◆ EXERCISE REQUIREMENTS
Filter the data for lines with the word "rocket" and copy those lines.

◆ EXERCISE DATA

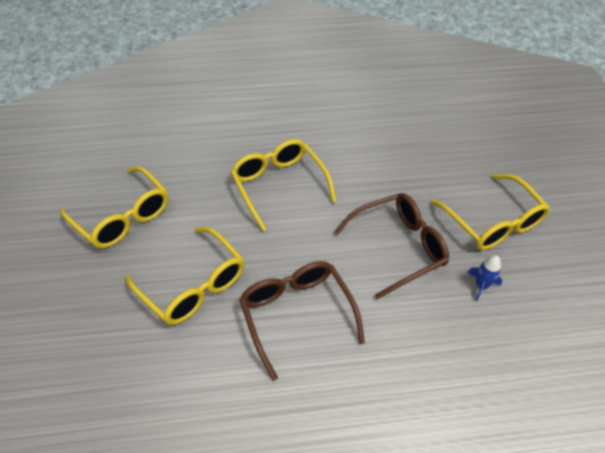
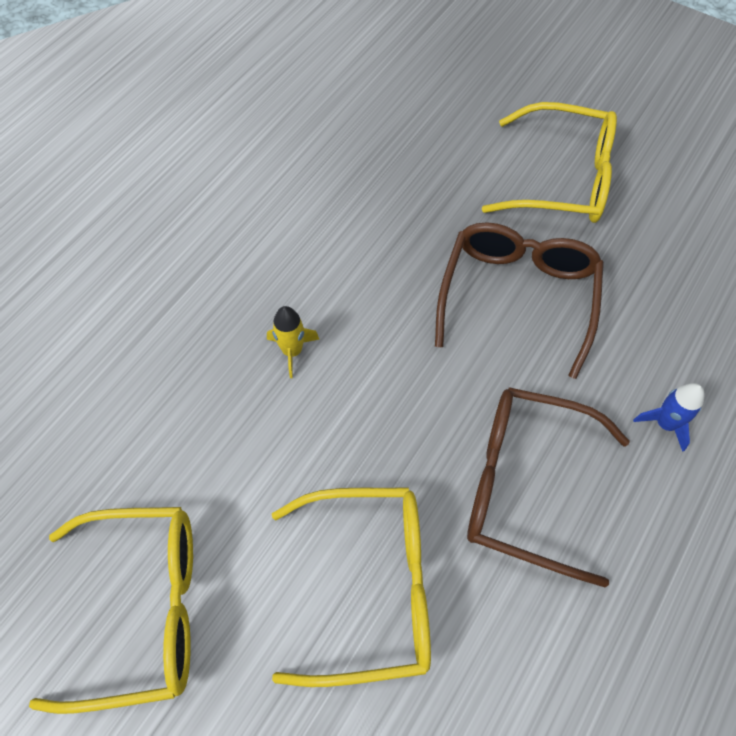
camera: 50 degrees left, 10 degrees up
(279, 185) = (292, 351): yellow glasses -> yellow rocket
(481, 285) = (637, 261): blue rocket -> blue rocket (665, 424)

◆ WRITTEN REPLY
(279, 185) = (292, 351): yellow glasses -> yellow rocket
(481, 285) = (637, 261): blue rocket -> blue rocket (665, 424)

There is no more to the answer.